## Your assignment
Which of the lines below hold the word "brick"? Pull each of them out.

## Recorded information
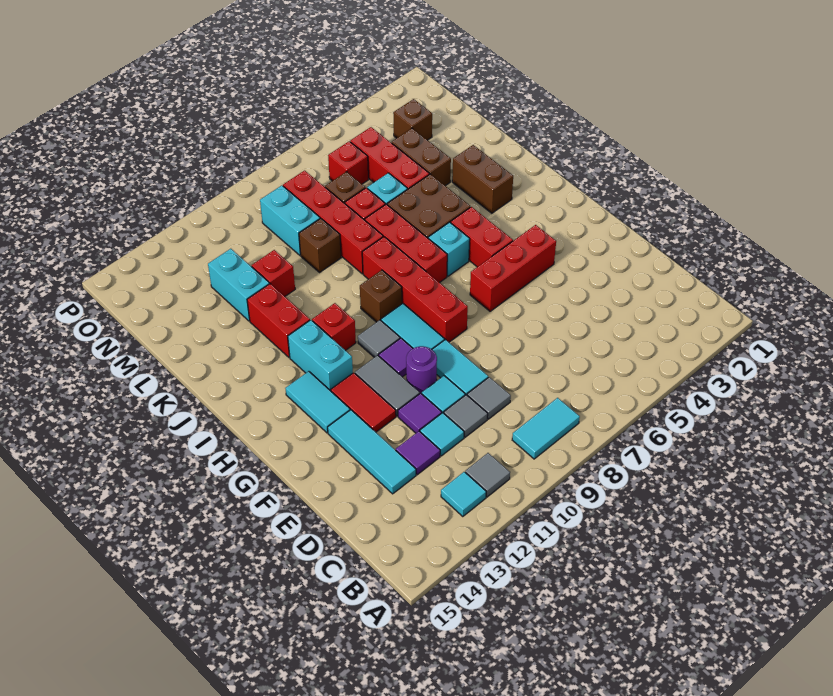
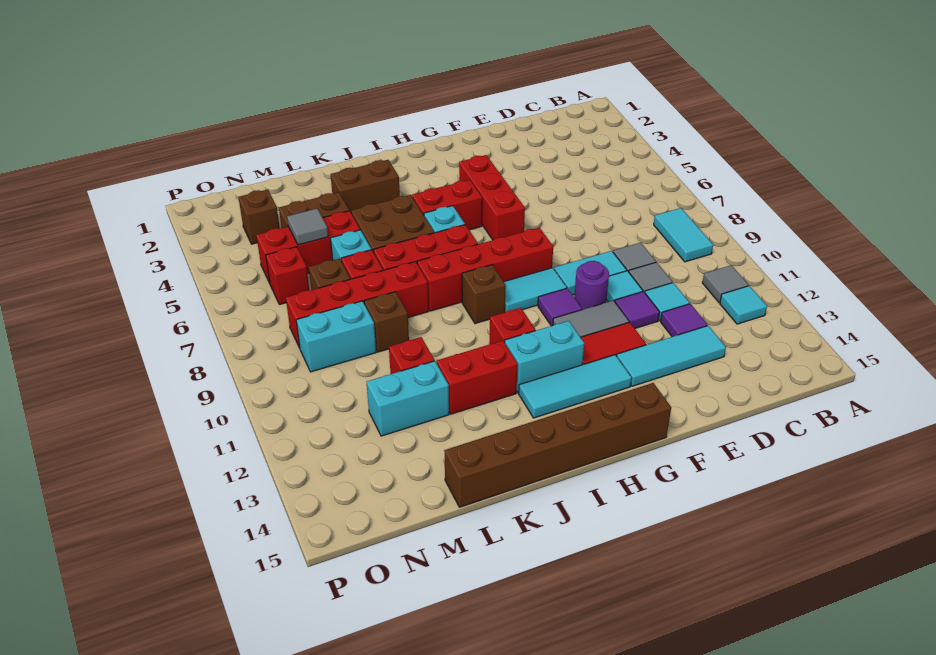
cyan tile G13:H13 level 1 -> cyan tile G13:I13 level 1
none -> brown brick G15:L15 level 1
grey tile H10 level 1 -> grey tile M5 level 2

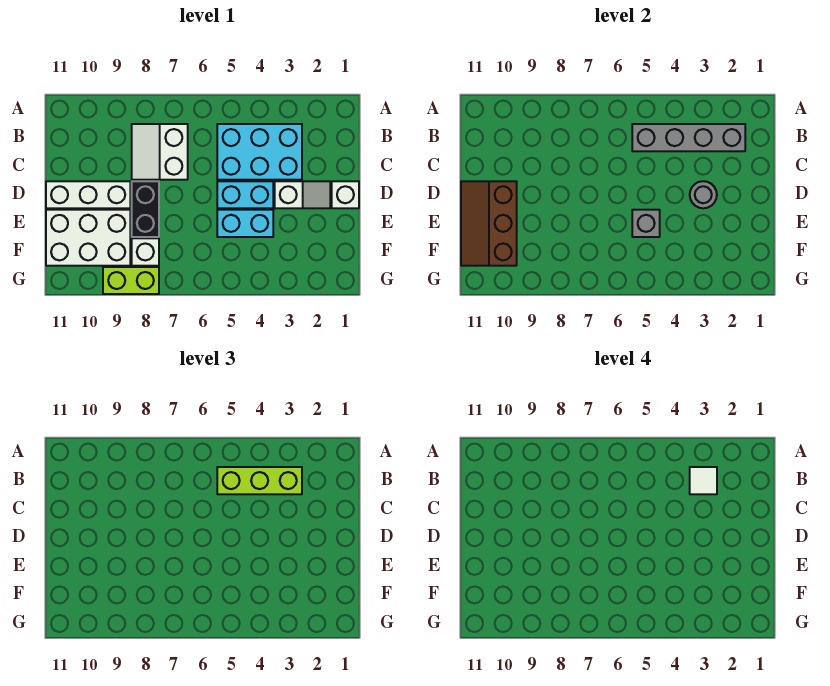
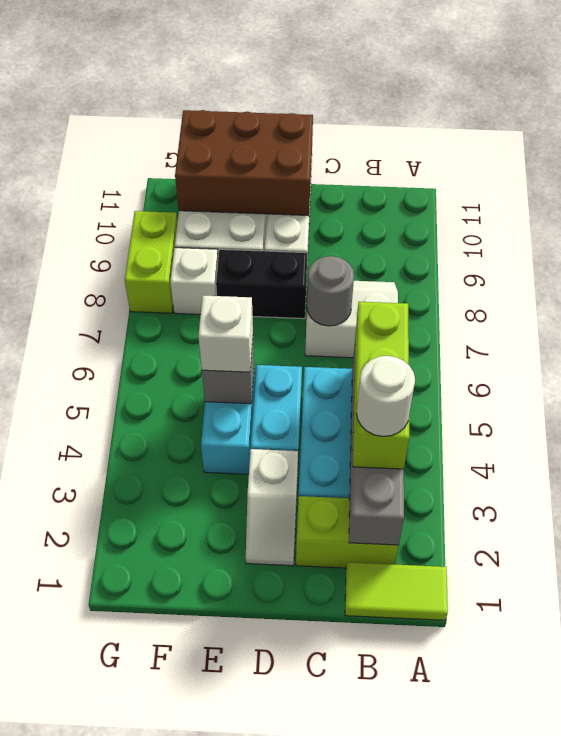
none -> lime tile A1:B1 level 1
none -> lime brick B2:C2 level 1
white tile B3 level 4 -> white round brick B3 level 4
white brick D1 level 1 -> white brick E5 level 3
grey round brick D3 level 2 -> grey round brick C7 level 2
brown slope D10:F11 level 2 top 10 -> brown brick D10:F11 level 2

## Completed task
none -> brown brick G15:L15 level 1
none -> lime brick B2:C2 level 1
white tile B3 level 4 -> white round brick B3 level 4
white brick D1 level 1 -> white brick E5 level 3
grey round brick D3 level 2 -> grey round brick C7 level 2
brown slope D10:F11 level 2 top 10 -> brown brick D10:F11 level 2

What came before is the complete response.